Character for character, transcribe the entries below, minus the images.
------------------------------
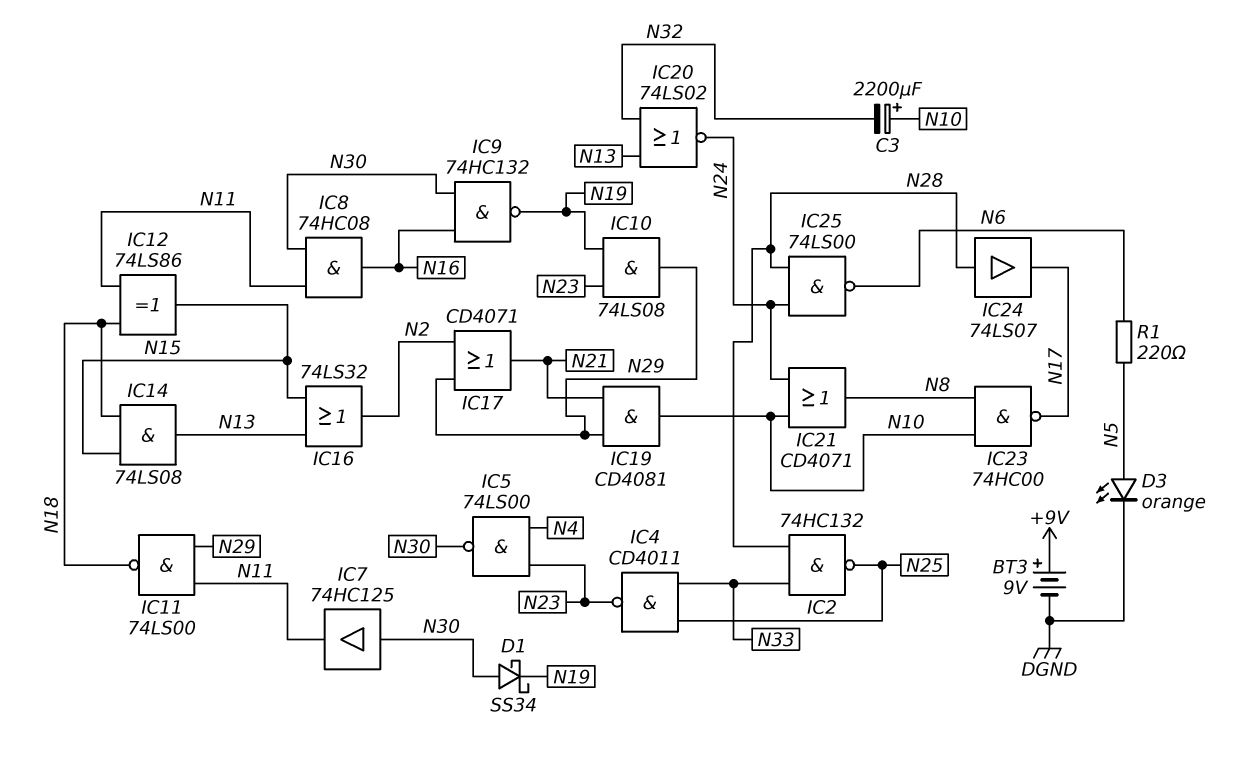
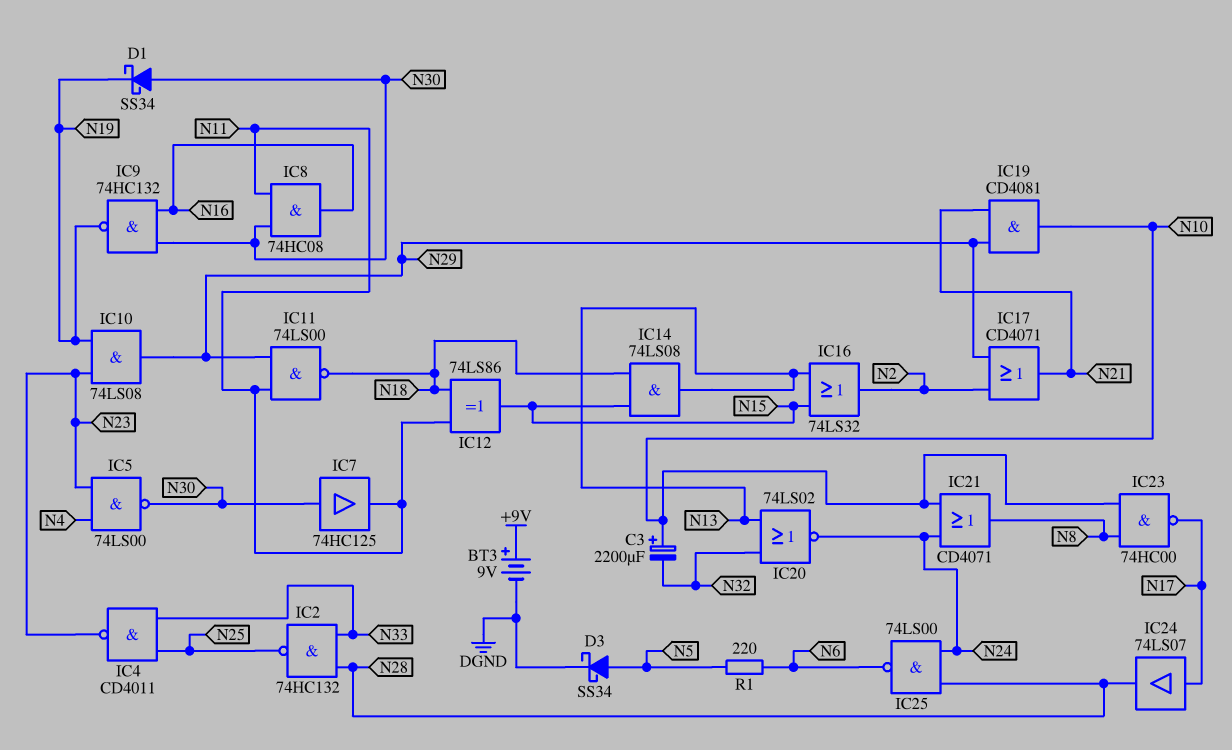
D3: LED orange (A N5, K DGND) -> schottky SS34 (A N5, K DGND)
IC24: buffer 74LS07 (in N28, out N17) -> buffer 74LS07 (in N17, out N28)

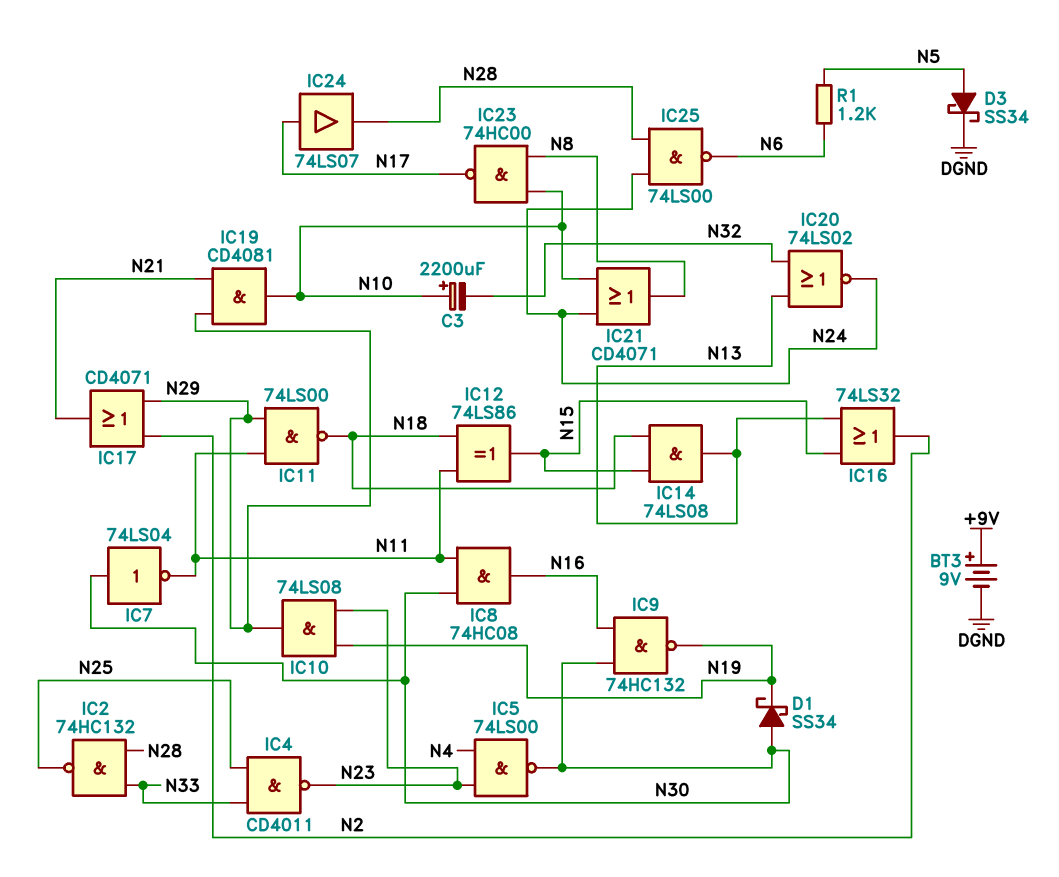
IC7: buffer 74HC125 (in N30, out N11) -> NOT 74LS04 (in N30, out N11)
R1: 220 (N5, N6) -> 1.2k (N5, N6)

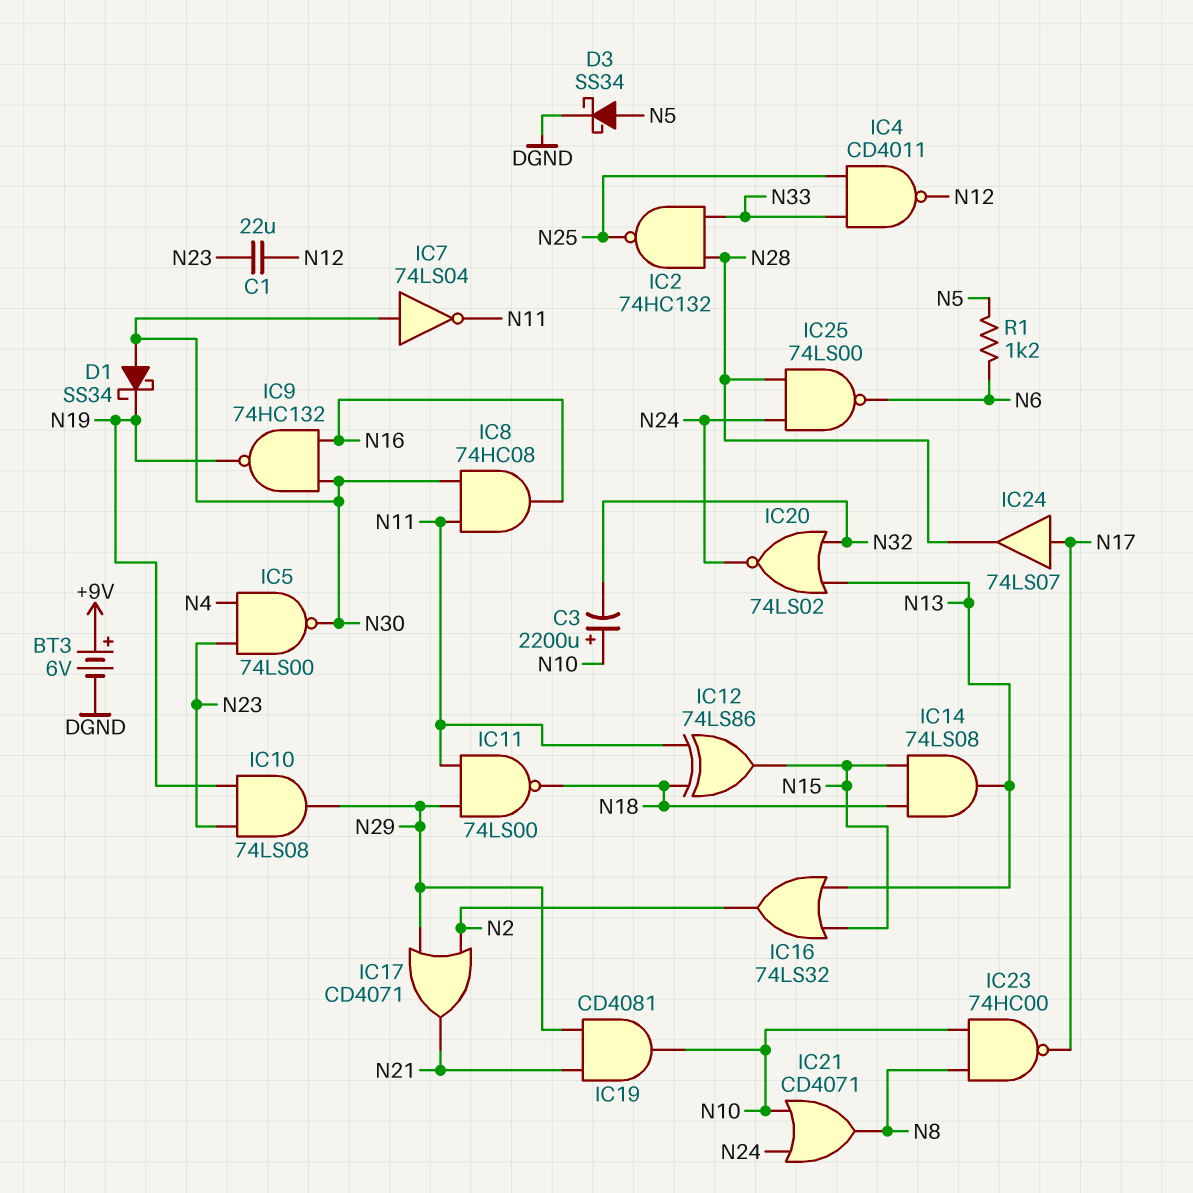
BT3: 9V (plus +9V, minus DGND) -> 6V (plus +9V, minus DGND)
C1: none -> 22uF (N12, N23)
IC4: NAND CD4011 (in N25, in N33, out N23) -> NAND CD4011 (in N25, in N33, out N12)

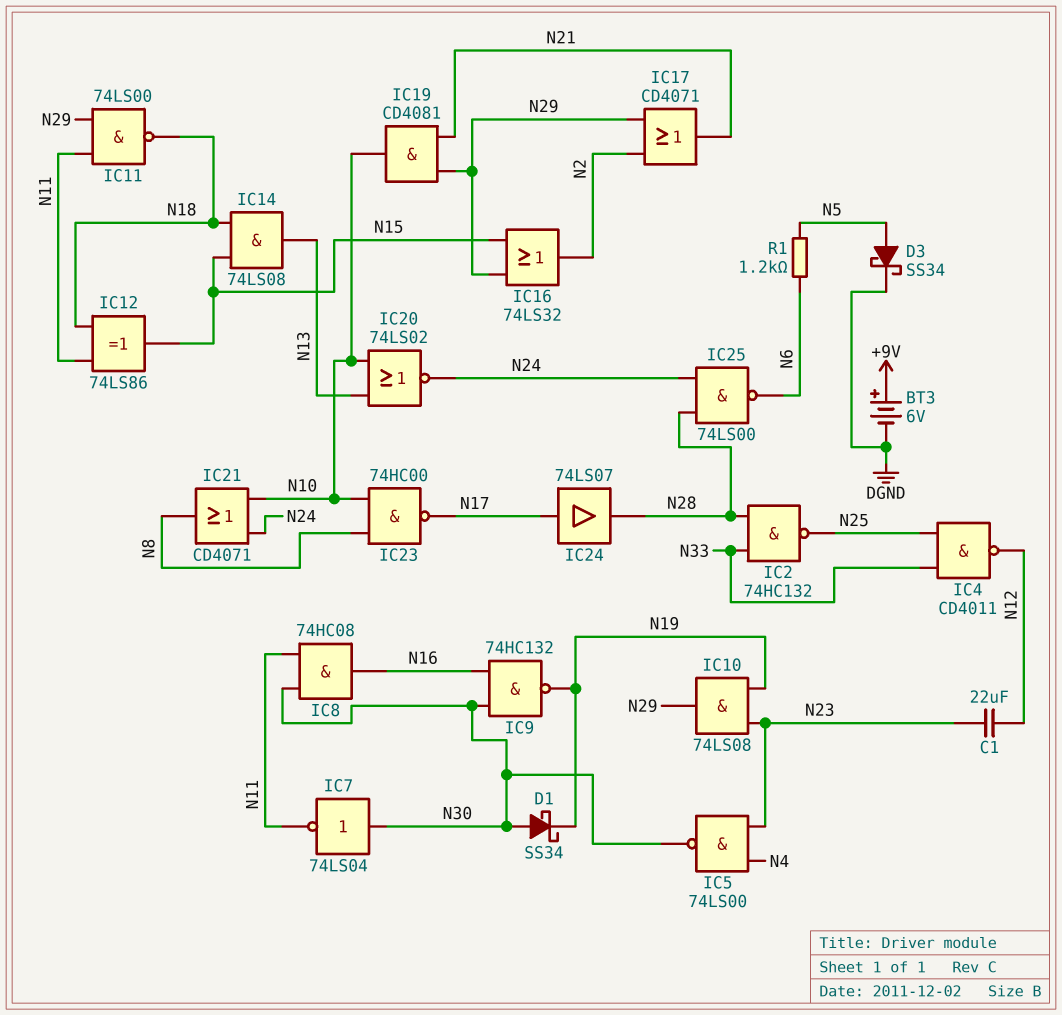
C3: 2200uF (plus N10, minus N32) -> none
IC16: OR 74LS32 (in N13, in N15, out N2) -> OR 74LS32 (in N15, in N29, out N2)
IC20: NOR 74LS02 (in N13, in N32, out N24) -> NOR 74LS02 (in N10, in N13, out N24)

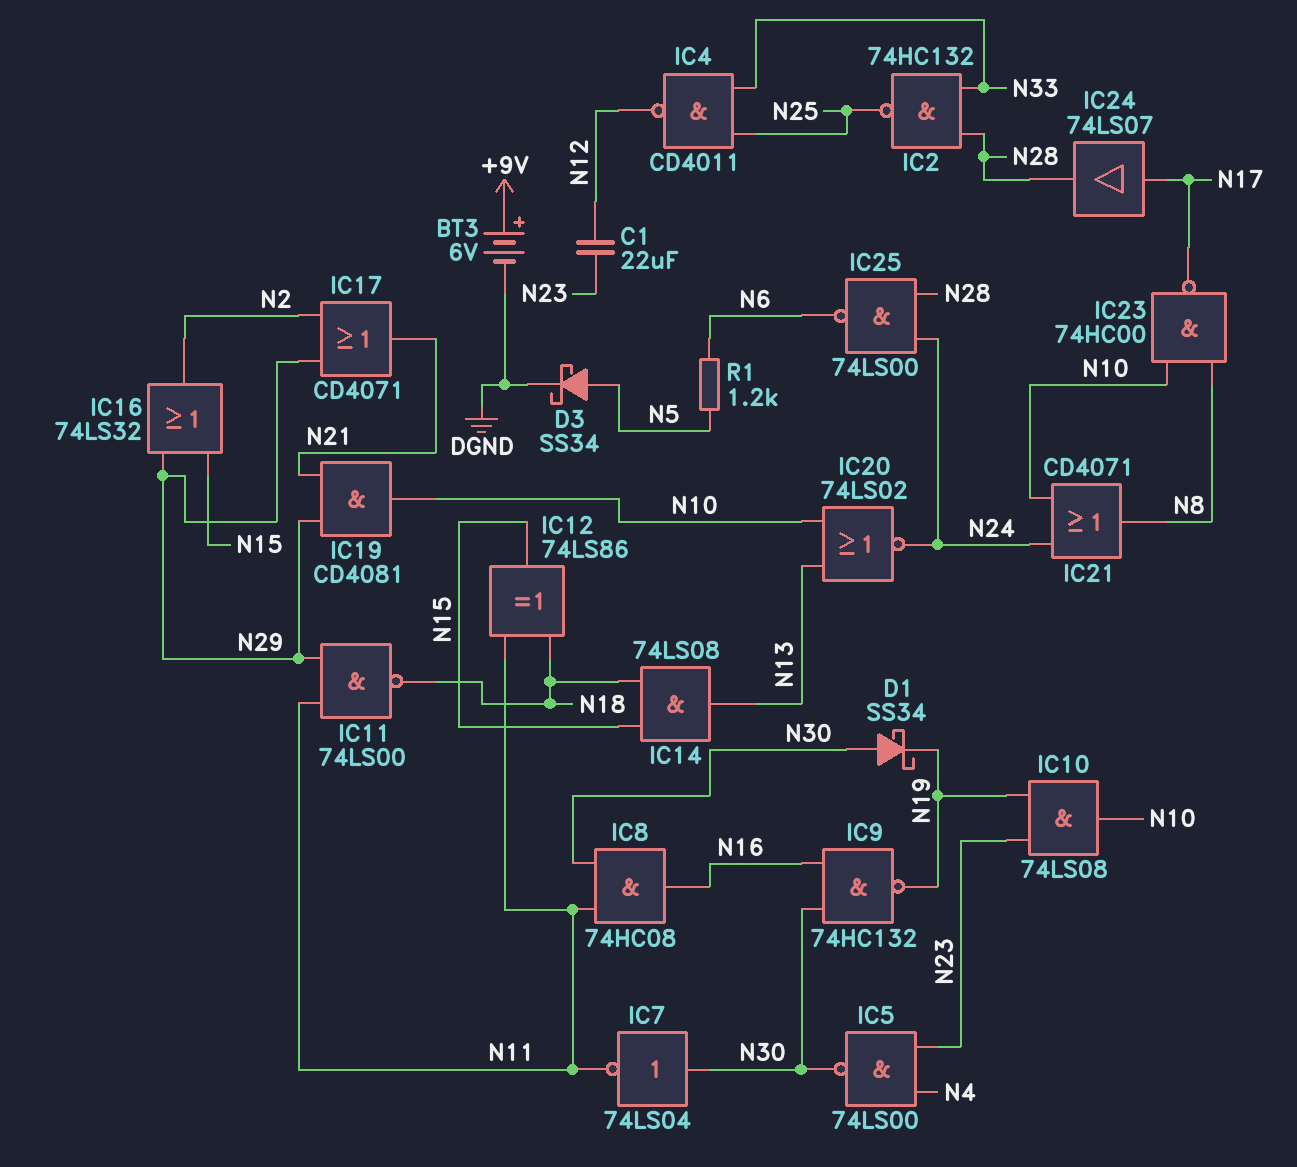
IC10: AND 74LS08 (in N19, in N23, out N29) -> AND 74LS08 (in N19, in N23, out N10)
------------------------------
# [TASK RESPONSE]
D3: LED orange (A N5, K DGND) -> schottky SS34 (A N5, K DGND)
IC24: buffer 74LS07 (in N28, out N17) -> buffer 74LS07 (in N17, out N28)

IC7: buffer 74HC125 (in N30, out N11) -> NOT 74LS04 (in N30, out N11)
R1: 220 (N5, N6) -> 1.2k (N5, N6)

BT3: 9V (plus +9V, minus DGND) -> 6V (plus +9V, minus DGND)
C1: none -> 22uF (N12, N23)
IC4: NAND CD4011 (in N25, in N33, out N23) -> NAND CD4011 (in N25, in N33, out N12)

C3: 2200uF (plus N10, minus N32) -> none
IC16: OR 74LS32 (in N13, in N15, out N2) -> OR 74LS32 (in N15, in N29, out N2)
IC20: NOR 74LS02 (in N13, in N32, out N24) -> NOR 74LS02 (in N10, in N13, out N24)

IC10: AND 74LS08 (in N19, in N23, out N29) -> AND 74LS08 (in N19, in N23, out N10)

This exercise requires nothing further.